##### INPUT RECORDS
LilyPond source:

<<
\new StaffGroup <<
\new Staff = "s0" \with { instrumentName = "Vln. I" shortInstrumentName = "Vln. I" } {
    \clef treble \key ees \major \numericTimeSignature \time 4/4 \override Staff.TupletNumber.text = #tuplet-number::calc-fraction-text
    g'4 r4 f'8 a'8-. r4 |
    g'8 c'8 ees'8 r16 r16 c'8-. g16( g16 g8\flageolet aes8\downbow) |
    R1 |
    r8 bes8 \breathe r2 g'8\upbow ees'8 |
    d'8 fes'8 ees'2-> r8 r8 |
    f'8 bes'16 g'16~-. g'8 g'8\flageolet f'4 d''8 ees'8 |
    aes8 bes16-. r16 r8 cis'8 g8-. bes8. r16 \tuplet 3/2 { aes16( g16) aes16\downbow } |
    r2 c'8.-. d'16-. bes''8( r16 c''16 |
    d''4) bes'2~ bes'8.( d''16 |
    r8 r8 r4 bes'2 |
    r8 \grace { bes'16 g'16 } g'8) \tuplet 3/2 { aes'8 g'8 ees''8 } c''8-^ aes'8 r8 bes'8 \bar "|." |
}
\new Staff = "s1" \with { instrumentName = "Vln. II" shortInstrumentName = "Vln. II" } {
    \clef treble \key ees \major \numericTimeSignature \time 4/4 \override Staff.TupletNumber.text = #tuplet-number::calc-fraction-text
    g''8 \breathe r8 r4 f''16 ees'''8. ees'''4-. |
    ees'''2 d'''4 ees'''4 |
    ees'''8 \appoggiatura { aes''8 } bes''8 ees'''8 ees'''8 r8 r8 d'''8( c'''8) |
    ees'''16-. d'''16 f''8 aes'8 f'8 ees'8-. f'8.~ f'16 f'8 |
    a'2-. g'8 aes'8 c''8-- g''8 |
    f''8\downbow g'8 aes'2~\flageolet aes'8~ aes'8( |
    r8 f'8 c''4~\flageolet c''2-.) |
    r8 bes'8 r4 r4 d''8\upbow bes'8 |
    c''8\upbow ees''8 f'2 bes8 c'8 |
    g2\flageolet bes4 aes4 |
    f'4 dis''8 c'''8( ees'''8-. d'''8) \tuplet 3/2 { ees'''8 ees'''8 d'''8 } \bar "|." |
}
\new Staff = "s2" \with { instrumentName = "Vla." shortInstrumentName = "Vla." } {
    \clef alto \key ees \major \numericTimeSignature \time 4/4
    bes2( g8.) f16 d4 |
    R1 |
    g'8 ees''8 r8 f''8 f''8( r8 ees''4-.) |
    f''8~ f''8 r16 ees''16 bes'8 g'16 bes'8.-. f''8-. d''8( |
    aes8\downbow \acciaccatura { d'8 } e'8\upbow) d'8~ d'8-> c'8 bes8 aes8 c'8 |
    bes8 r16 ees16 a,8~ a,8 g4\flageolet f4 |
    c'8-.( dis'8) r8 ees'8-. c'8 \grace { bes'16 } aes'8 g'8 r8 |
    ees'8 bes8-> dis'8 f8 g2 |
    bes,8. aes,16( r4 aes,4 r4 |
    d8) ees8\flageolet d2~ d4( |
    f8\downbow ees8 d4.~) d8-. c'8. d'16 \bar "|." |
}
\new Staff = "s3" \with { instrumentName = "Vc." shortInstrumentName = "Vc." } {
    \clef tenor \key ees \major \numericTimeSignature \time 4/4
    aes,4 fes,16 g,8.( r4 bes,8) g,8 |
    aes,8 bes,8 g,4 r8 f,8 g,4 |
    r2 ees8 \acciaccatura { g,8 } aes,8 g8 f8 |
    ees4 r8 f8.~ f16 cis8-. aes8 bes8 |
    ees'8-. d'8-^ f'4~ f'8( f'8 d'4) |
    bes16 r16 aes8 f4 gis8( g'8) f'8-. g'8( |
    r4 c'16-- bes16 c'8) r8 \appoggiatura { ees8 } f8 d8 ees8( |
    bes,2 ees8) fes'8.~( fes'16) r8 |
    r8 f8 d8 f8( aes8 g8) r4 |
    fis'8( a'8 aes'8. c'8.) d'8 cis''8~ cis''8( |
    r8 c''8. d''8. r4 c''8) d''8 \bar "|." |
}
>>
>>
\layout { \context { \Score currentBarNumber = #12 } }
##########
From the LilyPond source above, pull out every line that contains the string "upbow". The match is case-sensitive.

ANSWER TO THIS EXERCISE
    r8 bes8 \breathe r2 g'8\upbow ees'8 |
    r8 bes'8 r4 r4 d''8\upbow bes'8 |
    c''8\upbow ees''8 f'2 bes8 c'8 |
    aes8\downbow \acciaccatura { d'8 } e'8\upbow) d'8~ d'8-> c'8 bes8 aes8 c'8 |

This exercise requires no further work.